'''
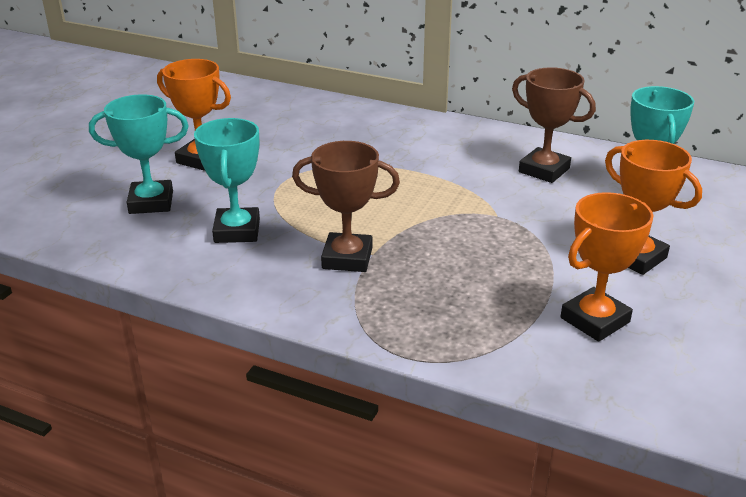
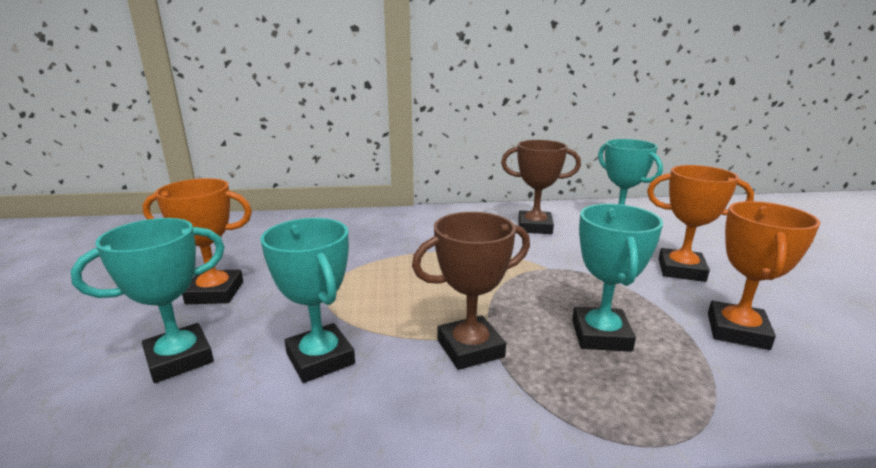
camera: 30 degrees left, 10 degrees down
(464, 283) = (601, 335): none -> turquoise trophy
'''
'''
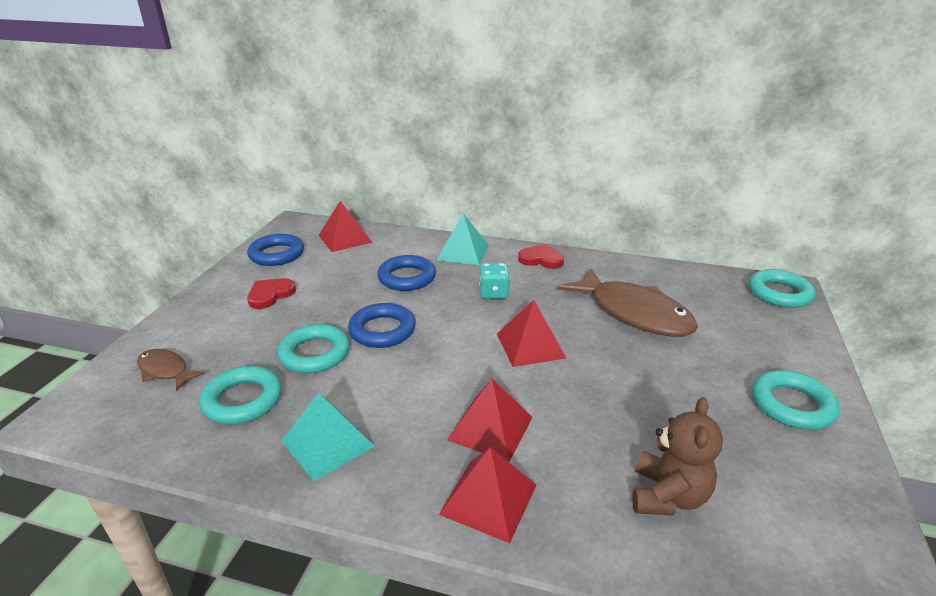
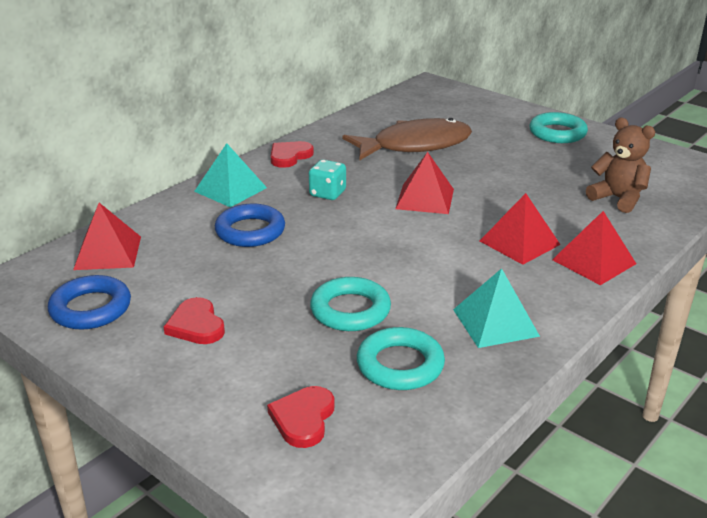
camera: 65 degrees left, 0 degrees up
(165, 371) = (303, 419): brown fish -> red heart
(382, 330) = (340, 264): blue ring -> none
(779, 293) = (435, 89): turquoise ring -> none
'''
'''
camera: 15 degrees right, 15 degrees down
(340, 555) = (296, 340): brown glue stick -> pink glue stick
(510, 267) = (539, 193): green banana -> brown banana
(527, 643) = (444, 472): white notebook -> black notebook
'''
Out of the data above, set down the lines from the one with "(165, 371) = (303, 419): brown" to the one with "(779, 293) = (435, 89): turquoise", both included, exactly as written and with no additions.

(165, 371) = (303, 419): brown fish -> red heart
(382, 330) = (340, 264): blue ring -> none
(779, 293) = (435, 89): turquoise ring -> none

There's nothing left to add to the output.